Copy out each line of the listing that has the word "camera" in it.

_AVAILABLE RECORDS_.
* * *
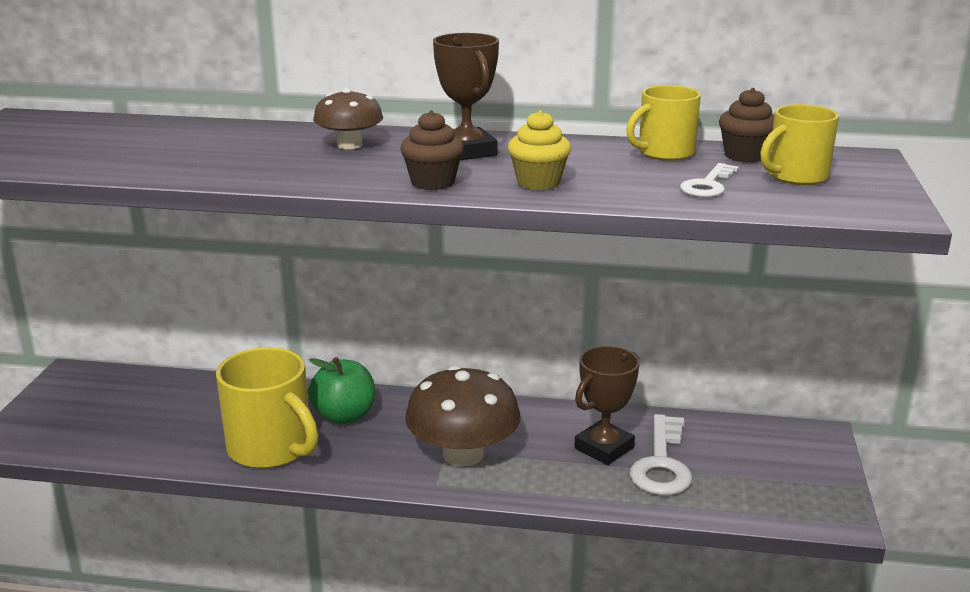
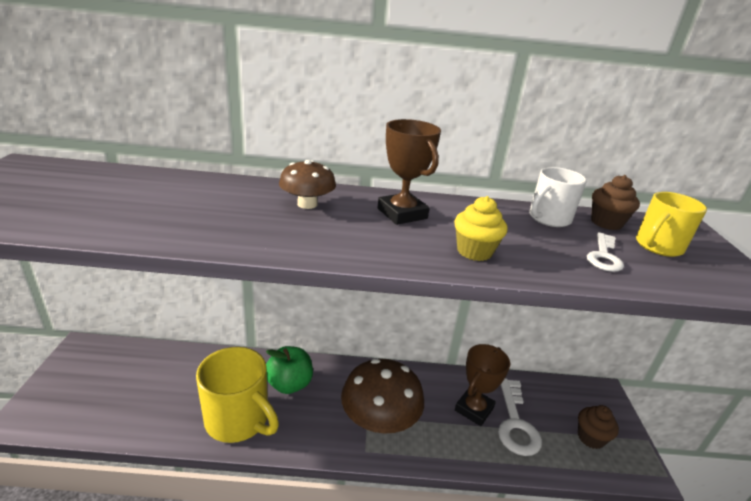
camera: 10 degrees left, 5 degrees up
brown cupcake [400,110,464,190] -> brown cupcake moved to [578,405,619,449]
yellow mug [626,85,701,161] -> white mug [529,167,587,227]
* * *
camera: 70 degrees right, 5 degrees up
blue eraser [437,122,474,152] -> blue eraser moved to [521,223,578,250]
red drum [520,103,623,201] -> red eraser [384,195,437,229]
* * *
_ANSWER TO THE EXERCISE_.
camera: 10 degrees left, 5 degrees up
camera: 70 degrees right, 5 degrees up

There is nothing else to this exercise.